Start of Block

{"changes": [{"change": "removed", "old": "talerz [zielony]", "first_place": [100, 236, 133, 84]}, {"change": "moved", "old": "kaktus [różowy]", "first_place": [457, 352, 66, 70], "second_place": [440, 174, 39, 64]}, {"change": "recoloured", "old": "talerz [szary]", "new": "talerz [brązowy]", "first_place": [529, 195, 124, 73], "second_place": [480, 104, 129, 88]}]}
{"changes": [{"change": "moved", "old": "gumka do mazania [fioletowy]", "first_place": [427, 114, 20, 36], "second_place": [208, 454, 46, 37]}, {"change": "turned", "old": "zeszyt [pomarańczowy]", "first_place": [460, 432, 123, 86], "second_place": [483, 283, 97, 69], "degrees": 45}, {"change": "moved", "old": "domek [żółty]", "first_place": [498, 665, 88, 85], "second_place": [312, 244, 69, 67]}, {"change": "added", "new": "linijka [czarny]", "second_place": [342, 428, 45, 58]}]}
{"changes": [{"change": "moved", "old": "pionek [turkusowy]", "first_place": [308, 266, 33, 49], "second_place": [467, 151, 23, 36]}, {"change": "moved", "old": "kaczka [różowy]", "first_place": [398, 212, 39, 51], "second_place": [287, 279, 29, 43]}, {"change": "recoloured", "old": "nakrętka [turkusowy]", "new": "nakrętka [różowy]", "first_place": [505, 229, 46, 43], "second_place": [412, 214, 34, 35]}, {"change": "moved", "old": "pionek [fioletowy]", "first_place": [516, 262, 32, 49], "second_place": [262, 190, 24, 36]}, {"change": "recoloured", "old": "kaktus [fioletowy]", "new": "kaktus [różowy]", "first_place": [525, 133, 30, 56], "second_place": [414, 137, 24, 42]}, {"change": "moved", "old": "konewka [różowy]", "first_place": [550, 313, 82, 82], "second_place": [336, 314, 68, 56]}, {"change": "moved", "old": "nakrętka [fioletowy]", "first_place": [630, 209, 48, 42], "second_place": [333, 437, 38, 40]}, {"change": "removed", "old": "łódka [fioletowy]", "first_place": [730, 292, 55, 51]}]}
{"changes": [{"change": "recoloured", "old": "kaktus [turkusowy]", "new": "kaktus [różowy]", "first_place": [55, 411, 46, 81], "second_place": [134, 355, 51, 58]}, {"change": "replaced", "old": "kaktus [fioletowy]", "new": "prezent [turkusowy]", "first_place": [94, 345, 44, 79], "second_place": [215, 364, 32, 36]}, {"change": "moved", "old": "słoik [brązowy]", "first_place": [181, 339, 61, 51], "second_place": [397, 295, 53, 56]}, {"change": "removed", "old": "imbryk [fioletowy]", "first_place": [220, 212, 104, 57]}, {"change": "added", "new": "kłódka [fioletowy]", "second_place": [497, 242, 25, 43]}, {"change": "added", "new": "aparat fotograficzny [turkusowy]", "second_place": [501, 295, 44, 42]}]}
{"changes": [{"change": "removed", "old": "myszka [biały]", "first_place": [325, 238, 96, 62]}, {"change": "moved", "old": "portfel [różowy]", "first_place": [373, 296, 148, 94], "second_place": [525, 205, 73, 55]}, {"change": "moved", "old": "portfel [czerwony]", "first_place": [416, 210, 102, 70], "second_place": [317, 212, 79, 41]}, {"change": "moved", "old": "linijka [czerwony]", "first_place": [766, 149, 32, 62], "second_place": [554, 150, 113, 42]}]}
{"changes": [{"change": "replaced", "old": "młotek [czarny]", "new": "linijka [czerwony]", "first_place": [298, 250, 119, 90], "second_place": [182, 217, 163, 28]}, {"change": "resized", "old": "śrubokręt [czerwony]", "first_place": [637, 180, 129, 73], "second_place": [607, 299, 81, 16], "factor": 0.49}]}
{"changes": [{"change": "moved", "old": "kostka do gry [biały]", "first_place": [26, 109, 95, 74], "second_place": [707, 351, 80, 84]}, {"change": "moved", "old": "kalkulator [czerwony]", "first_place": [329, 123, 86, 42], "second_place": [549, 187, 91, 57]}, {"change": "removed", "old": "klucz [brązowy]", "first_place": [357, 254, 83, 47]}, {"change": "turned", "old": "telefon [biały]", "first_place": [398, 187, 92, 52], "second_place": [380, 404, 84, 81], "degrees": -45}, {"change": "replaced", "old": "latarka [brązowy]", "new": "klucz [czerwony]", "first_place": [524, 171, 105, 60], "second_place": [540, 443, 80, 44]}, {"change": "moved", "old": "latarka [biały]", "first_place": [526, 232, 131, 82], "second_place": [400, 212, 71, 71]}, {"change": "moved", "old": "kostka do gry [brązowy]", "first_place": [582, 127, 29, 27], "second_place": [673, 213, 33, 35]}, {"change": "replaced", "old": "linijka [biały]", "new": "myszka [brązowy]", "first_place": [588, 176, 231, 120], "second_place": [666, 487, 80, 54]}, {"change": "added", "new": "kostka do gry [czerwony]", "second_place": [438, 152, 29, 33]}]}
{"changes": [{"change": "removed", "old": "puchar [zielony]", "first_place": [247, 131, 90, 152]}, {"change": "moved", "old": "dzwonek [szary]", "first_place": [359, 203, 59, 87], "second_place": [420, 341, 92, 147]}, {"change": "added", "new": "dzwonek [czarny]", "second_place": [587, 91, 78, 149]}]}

End of Block

**EXERCISE INSTRUCTIONS:** Render the whole set of entries again, exactly as given.

**EXPECTED OUTPUT:**
{"changes": [{"change": "removed", "old": "talerz [zielony]", "first_place": [100, 236, 133, 84]}, {"change": "moved", "old": "kaktus [różowy]", "first_place": [457, 352, 66, 70], "second_place": [440, 174, 39, 64]}, {"change": "recoloured", "old": "talerz [szary]", "new": "talerz [brązowy]", "first_place": [529, 195, 124, 73], "second_place": [480, 104, 129, 88]}]}
{"changes": [{"change": "moved", "old": "gumka do mazania [fioletowy]", "first_place": [427, 114, 20, 36], "second_place": [208, 454, 46, 37]}, {"change": "turned", "old": "zeszyt [pomarańczowy]", "first_place": [460, 432, 123, 86], "second_place": [483, 283, 97, 69], "degrees": 45}, {"change": "moved", "old": "domek [żółty]", "first_place": [498, 665, 88, 85], "second_place": [312, 244, 69, 67]}, {"change": "added", "new": "linijka [czarny]", "second_place": [342, 428, 45, 58]}]}
{"changes": [{"change": "moved", "old": "pionek [turkusowy]", "first_place": [308, 266, 33, 49], "second_place": [467, 151, 23, 36]}, {"change": "moved", "old": "kaczka [różowy]", "first_place": [398, 212, 39, 51], "second_place": [287, 279, 29, 43]}, {"change": "recoloured", "old": "nakrętka [turkusowy]", "new": "nakrętka [różowy]", "first_place": [505, 229, 46, 43], "second_place": [412, 214, 34, 35]}, {"change": "moved", "old": "pionek [fioletowy]", "first_place": [516, 262, 32, 49], "second_place": [262, 190, 24, 36]}, {"change": "recoloured", "old": "kaktus [fioletowy]", "new": "kaktus [różowy]", "first_place": [525, 133, 30, 56], "second_place": [414, 137, 24, 42]}, {"change": "moved", "old": "konewka [różowy]", "first_place": [550, 313, 82, 82], "second_place": [336, 314, 68, 56]}, {"change": "moved", "old": "nakrętka [fioletowy]", "first_place": [630, 209, 48, 42], "second_place": [333, 437, 38, 40]}, {"change": "removed", "old": "łódka [fioletowy]", "first_place": [730, 292, 55, 51]}]}
{"changes": [{"change": "recoloured", "old": "kaktus [turkusowy]", "new": "kaktus [różowy]", "first_place": [55, 411, 46, 81], "second_place": [134, 355, 51, 58]}, {"change": "replaced", "old": "kaktus [fioletowy]", "new": "prezent [turkusowy]", "first_place": [94, 345, 44, 79], "second_place": [215, 364, 32, 36]}, {"change": "moved", "old": "słoik [brązowy]", "first_place": [181, 339, 61, 51], "second_place": [397, 295, 53, 56]}, {"change": "removed", "old": "imbryk [fioletowy]", "first_place": [220, 212, 104, 57]}, {"change": "added", "new": "kłódka [fioletowy]", "second_place": [497, 242, 25, 43]}, {"change": "added", "new": "aparat fotograficzny [turkusowy]", "second_place": [501, 295, 44, 42]}]}
{"changes": [{"change": "removed", "old": "myszka [biały]", "first_place": [325, 238, 96, 62]}, {"change": "moved", "old": "portfel [różowy]", "first_place": [373, 296, 148, 94], "second_place": [525, 205, 73, 55]}, {"change": "moved", "old": "portfel [czerwony]", "first_place": [416, 210, 102, 70], "second_place": [317, 212, 79, 41]}, {"change": "moved", "old": "linijka [czerwony]", "first_place": [766, 149, 32, 62], "second_place": [554, 150, 113, 42]}]}
{"changes": [{"change": "replaced", "old": "młotek [czarny]", "new": "linijka [czerwony]", "first_place": [298, 250, 119, 90], "second_place": [182, 217, 163, 28]}, {"change": "resized", "old": "śrubokręt [czerwony]", "first_place": [637, 180, 129, 73], "second_place": [607, 299, 81, 16], "factor": 0.49}]}
{"changes": [{"change": "moved", "old": "kostka do gry [biały]", "first_place": [26, 109, 95, 74], "second_place": [707, 351, 80, 84]}, {"change": "moved", "old": "kalkulator [czerwony]", "first_place": [329, 123, 86, 42], "second_place": [549, 187, 91, 57]}, {"change": "removed", "old": "klucz [brązowy]", "first_place": [357, 254, 83, 47]}, {"change": "turned", "old": "telefon [biały]", "first_place": [398, 187, 92, 52], "second_place": [380, 404, 84, 81], "degrees": -45}, {"change": "replaced", "old": "latarka [brązowy]", "new": "klucz [czerwony]", "first_place": [524, 171, 105, 60], "second_place": [540, 443, 80, 44]}, {"change": "moved", "old": "latarka [biały]", "first_place": [526, 232, 131, 82], "second_place": [400, 212, 71, 71]}, {"change": "moved", "old": "kostka do gry [brązowy]", "first_place": [582, 127, 29, 27], "second_place": [673, 213, 33, 35]}, {"change": "replaced", "old": "linijka [biały]", "new": "myszka [brązowy]", "first_place": [588, 176, 231, 120], "second_place": [666, 487, 80, 54]}, {"change": "added", "new": "kostka do gry [czerwony]", "second_place": [438, 152, 29, 33]}]}
{"changes": [{"change": "removed", "old": "puchar [zielony]", "first_place": [247, 131, 90, 152]}, {"change": "moved", "old": "dzwonek [szary]", "first_place": [359, 203, 59, 87], "second_place": [420, 341, 92, 147]}, {"change": "added", "new": "dzwonek [czarny]", "second_place": [587, 91, 78, 149]}]}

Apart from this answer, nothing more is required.